* _REQUIRED ACTION_: The response should contain all of the data below, reproduced exactly, and no pictures.

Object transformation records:
* * * * * * * * *
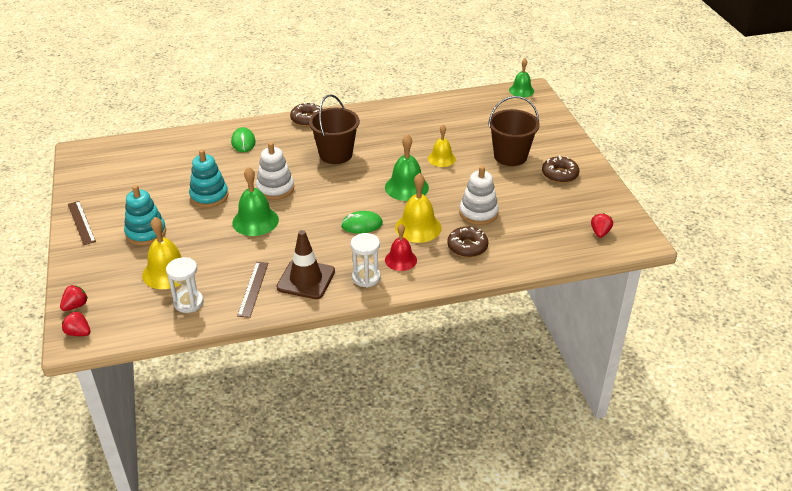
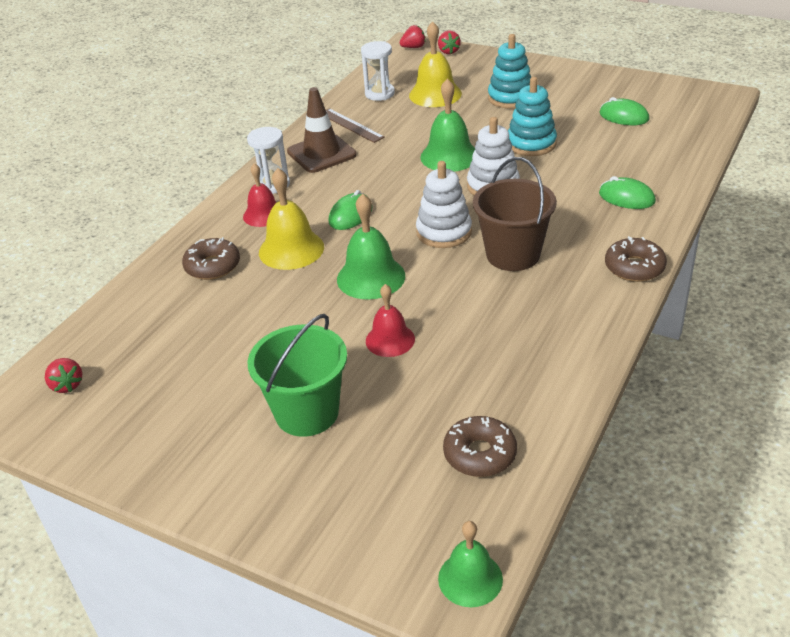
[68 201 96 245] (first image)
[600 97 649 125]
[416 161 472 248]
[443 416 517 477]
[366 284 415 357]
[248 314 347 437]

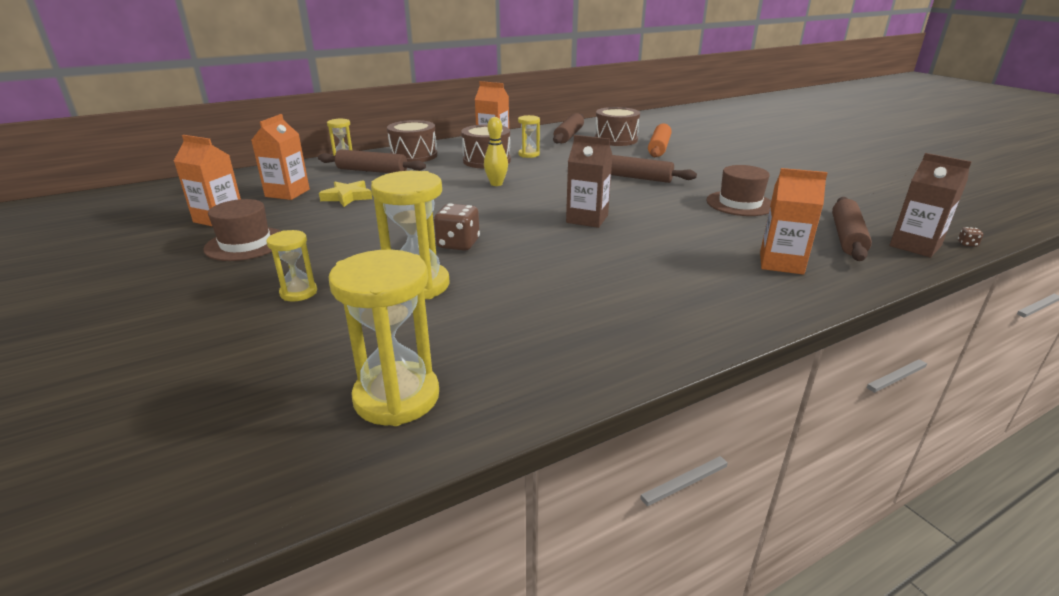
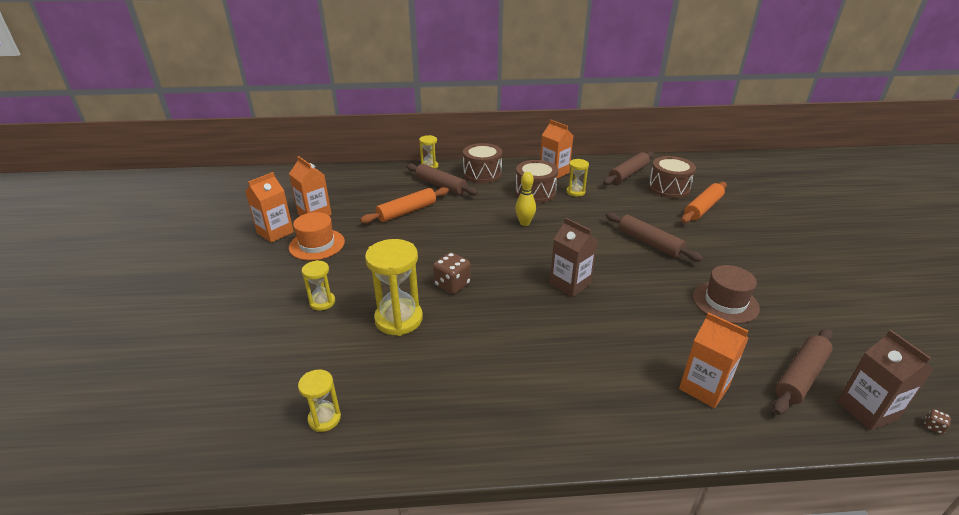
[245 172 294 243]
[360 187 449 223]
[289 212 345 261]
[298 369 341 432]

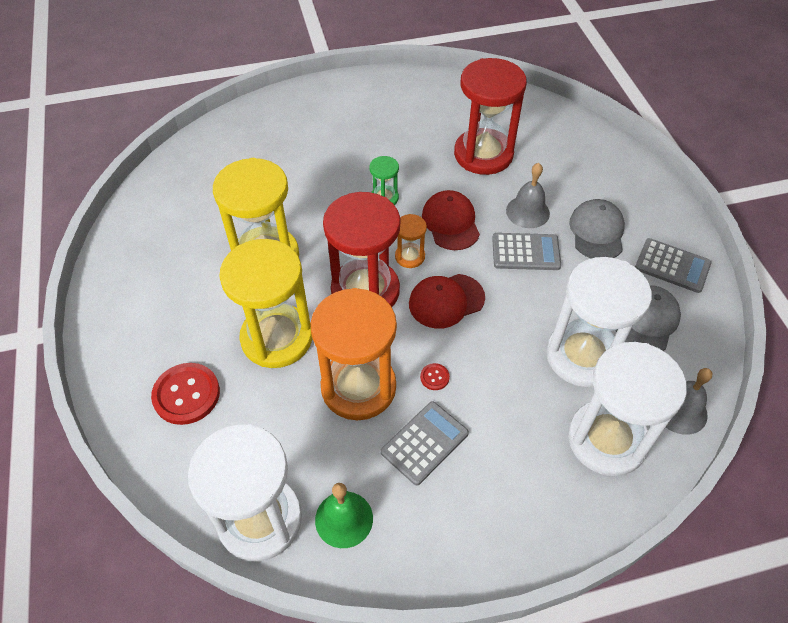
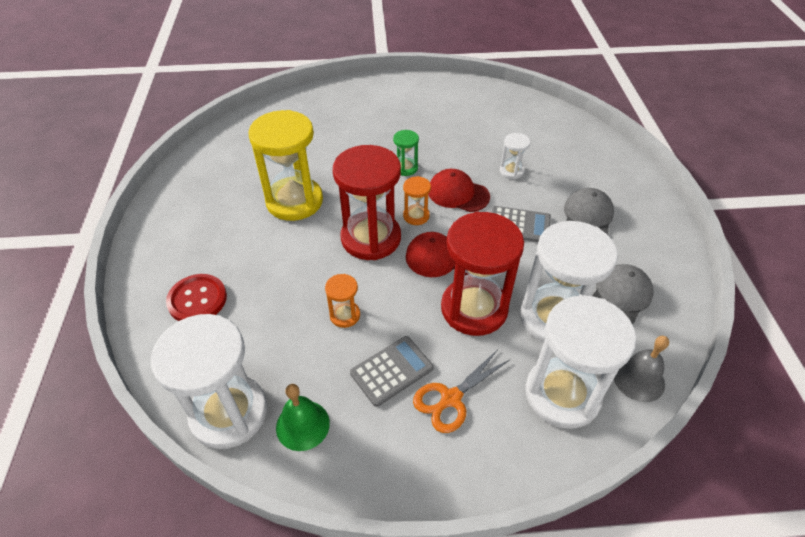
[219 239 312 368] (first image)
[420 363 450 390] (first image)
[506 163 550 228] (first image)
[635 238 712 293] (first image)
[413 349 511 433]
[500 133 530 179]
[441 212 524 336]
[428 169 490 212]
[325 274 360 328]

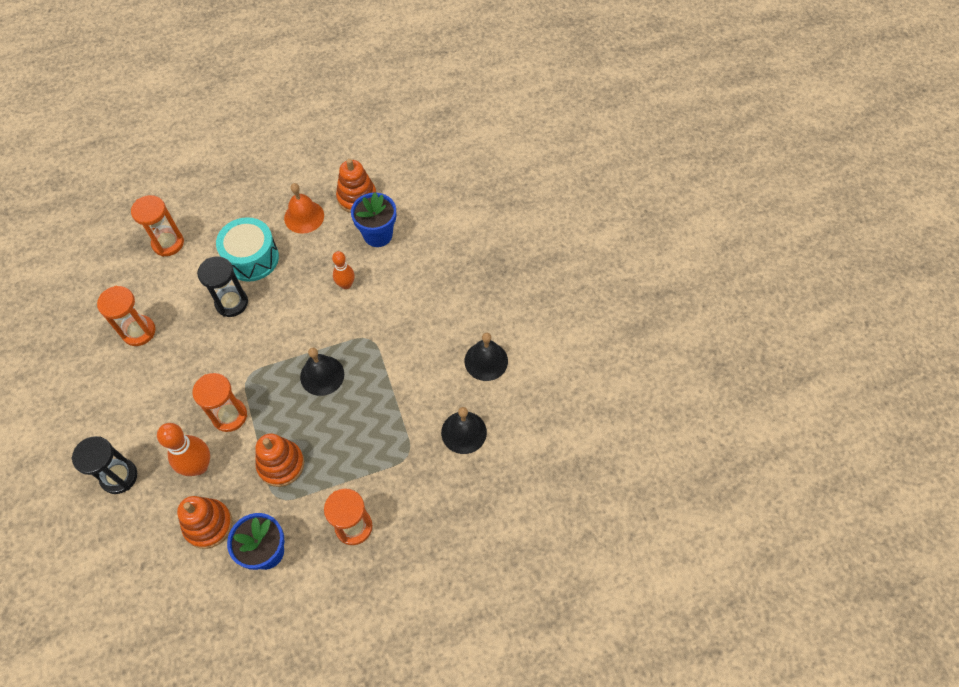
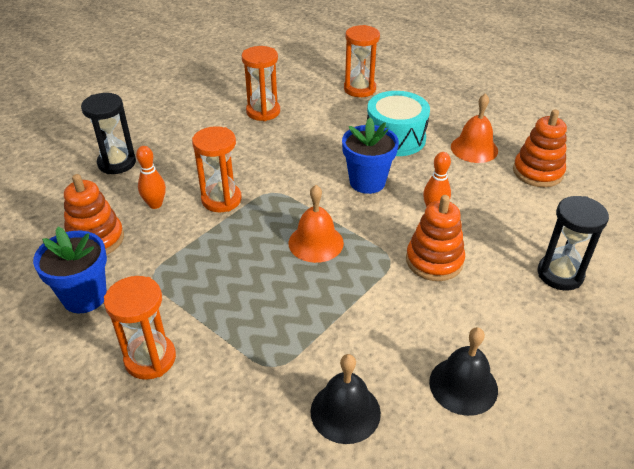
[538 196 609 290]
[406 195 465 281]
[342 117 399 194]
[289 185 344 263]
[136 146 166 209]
* * * * * * * * *
* _OUTPUT BELOW_:
[68 201 96 245] (first image)
[600 97 649 125]
[416 161 472 248]
[443 416 517 477]
[366 284 415 357]
[248 314 347 437]

[245 172 294 243]
[360 187 449 223]
[289 212 345 261]
[298 369 341 432]

[219 239 312 368] (first image)
[420 363 450 390] (first image)
[506 163 550 228] (first image)
[635 238 712 293] (first image)
[413 349 511 433]
[500 133 530 179]
[441 212 524 336]
[428 169 490 212]
[325 274 360 328]

[538 196 609 290]
[406 195 465 281]
[342 117 399 194]
[289 185 344 263]
[136 146 166 209]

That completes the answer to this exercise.